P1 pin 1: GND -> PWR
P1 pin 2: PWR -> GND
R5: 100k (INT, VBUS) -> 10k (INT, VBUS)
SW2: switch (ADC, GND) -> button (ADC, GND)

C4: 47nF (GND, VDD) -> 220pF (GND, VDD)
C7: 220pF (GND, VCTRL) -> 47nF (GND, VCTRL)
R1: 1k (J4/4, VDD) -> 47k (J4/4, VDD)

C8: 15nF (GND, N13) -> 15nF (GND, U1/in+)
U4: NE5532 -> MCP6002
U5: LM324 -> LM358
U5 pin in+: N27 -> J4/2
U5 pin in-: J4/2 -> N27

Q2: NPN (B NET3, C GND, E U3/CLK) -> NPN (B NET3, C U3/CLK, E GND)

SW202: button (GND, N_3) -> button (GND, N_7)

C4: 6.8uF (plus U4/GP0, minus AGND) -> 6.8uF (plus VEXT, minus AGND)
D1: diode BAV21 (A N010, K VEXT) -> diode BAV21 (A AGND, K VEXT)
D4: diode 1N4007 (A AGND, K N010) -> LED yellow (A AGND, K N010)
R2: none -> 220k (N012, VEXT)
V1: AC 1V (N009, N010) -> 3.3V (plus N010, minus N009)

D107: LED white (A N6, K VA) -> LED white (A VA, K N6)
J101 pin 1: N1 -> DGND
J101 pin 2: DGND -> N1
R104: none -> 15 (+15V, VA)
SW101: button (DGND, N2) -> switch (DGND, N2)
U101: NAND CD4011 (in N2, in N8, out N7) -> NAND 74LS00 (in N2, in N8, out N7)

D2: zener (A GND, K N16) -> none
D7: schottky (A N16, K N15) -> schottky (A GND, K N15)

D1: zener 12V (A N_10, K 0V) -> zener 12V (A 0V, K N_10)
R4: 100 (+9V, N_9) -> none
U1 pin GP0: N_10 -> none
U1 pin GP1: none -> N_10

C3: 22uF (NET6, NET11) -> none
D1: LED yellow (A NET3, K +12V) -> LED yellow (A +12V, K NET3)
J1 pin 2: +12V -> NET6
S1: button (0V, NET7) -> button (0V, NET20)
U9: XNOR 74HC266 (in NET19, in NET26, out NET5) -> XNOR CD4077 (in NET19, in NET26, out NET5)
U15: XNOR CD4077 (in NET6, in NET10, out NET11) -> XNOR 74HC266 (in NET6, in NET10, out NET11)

----------

● Task statement
Copy only this part of the entries above: the line with "D1: diode BAV21", the line with "U9: XNOR 74HC266", and the lines between, all exactly as written.

● Answer to this exercise
D1: diode BAV21 (A N010, K VEXT) -> diode BAV21 (A AGND, K VEXT)
D4: diode 1N4007 (A AGND, K N010) -> LED yellow (A AGND, K N010)
R2: none -> 220k (N012, VEXT)
V1: AC 1V (N009, N010) -> 3.3V (plus N010, minus N009)

D107: LED white (A N6, K VA) -> LED white (A VA, K N6)
J101 pin 1: N1 -> DGND
J101 pin 2: DGND -> N1
R104: none -> 15 (+15V, VA)
SW101: button (DGND, N2) -> switch (DGND, N2)
U101: NAND CD4011 (in N2, in N8, out N7) -> NAND 74LS00 (in N2, in N8, out N7)

D2: zener (A GND, K N16) -> none
D7: schottky (A N16, K N15) -> schottky (A GND, K N15)

D1: zener 12V (A N_10, K 0V) -> zener 12V (A 0V, K N_10)
R4: 100 (+9V, N_9) -> none
U1 pin GP0: N_10 -> none
U1 pin GP1: none -> N_10

C3: 22uF (NET6, NET11) -> none
D1: LED yellow (A NET3, K +12V) -> LED yellow (A +12V, K NET3)
J1 pin 2: +12V -> NET6
S1: button (0V, NET7) -> button (0V, NET20)
U9: XNOR 74HC266 (in NET19, in NET26, out NET5) -> XNOR CD4077 (in NET19, in NET26, out NET5)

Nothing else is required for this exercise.